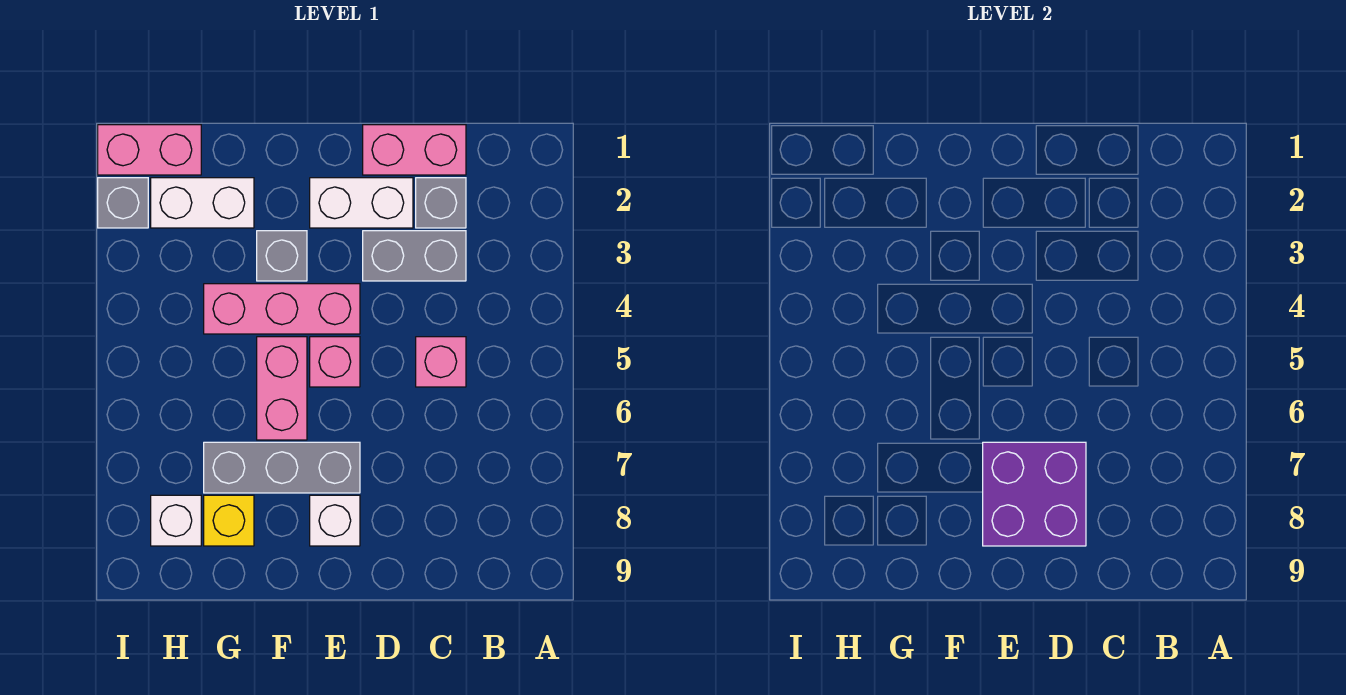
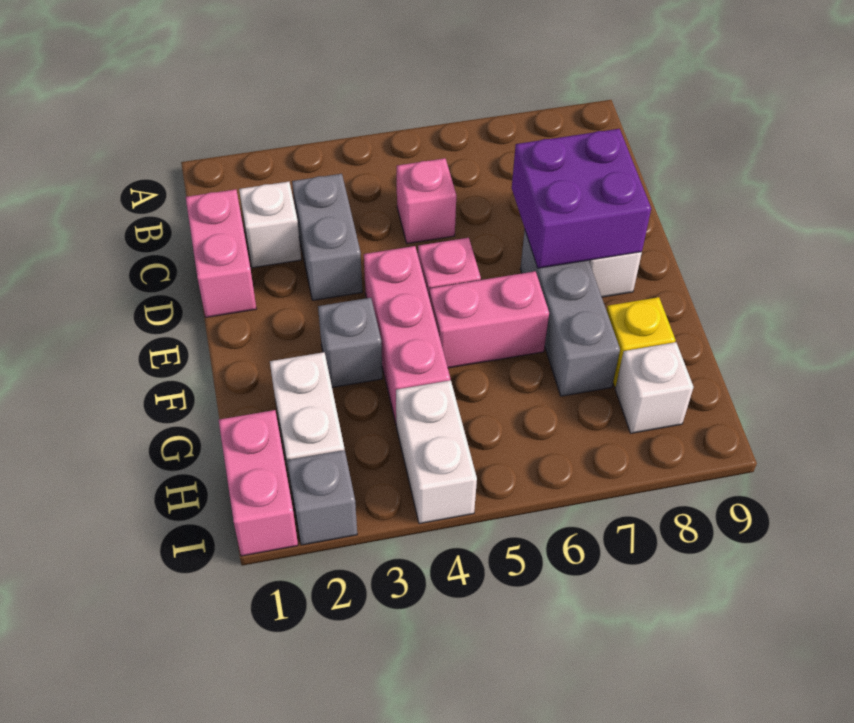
grey brick C2 level 1 -> white brick C2 level 1
white brick D2:E2 level 1 -> white brick H4:I4 level 1

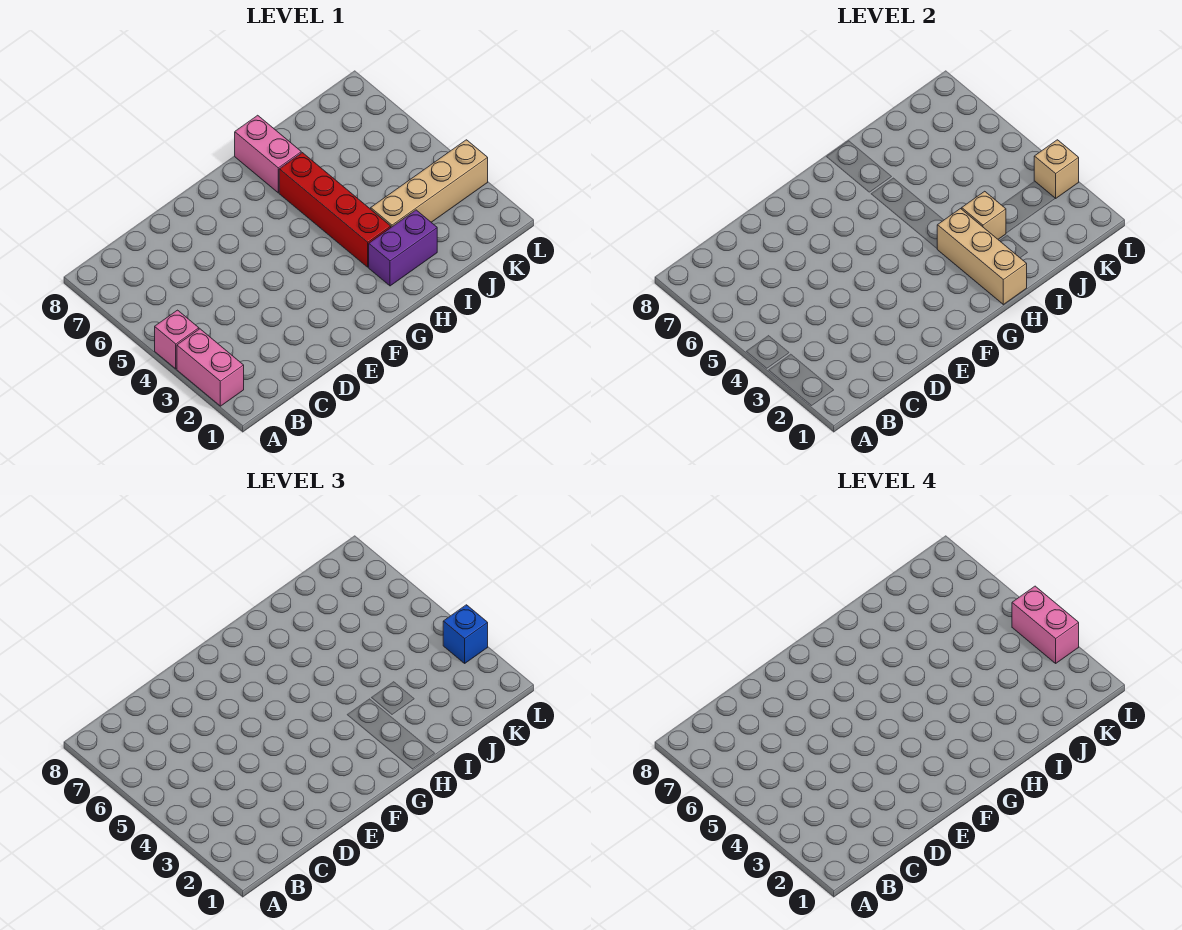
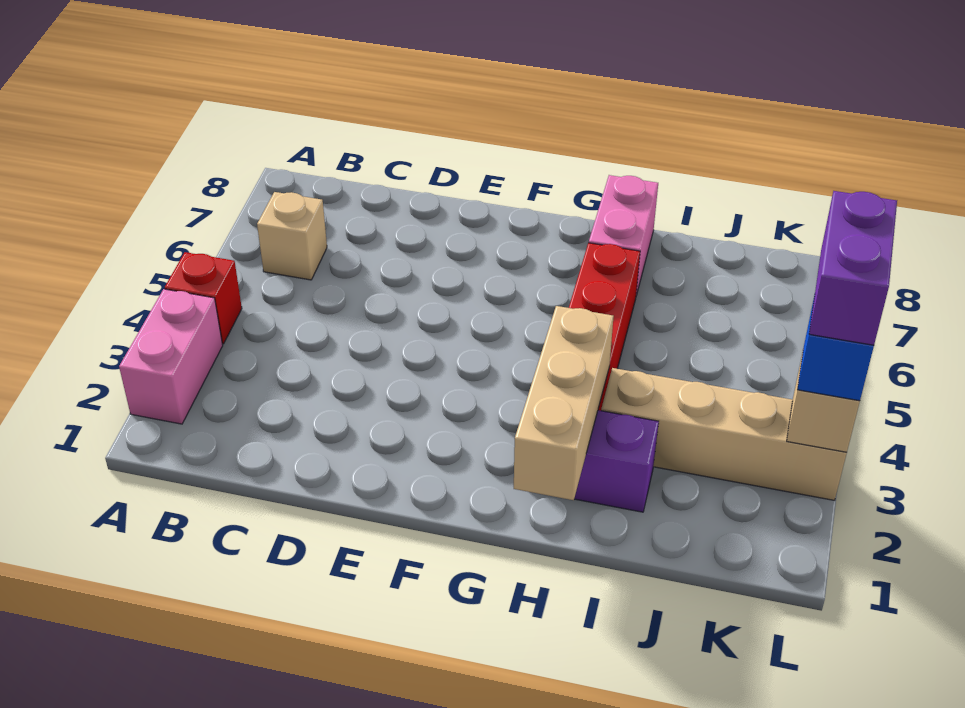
pink brick A4 level 1 -> red brick A4 level 1
tan brick I3 level 2 -> tan brick B6 level 1
pink brick L3:L4 level 4 -> purple brick L3:L4 level 4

..............................

No picture belongs in the copy. Print every entry above exactly as it stands.

grey brick C2 level 1 -> white brick C2 level 1
white brick D2:E2 level 1 -> white brick H4:I4 level 1

pink brick A4 level 1 -> red brick A4 level 1
tan brick I3 level 2 -> tan brick B6 level 1
pink brick L3:L4 level 4 -> purple brick L3:L4 level 4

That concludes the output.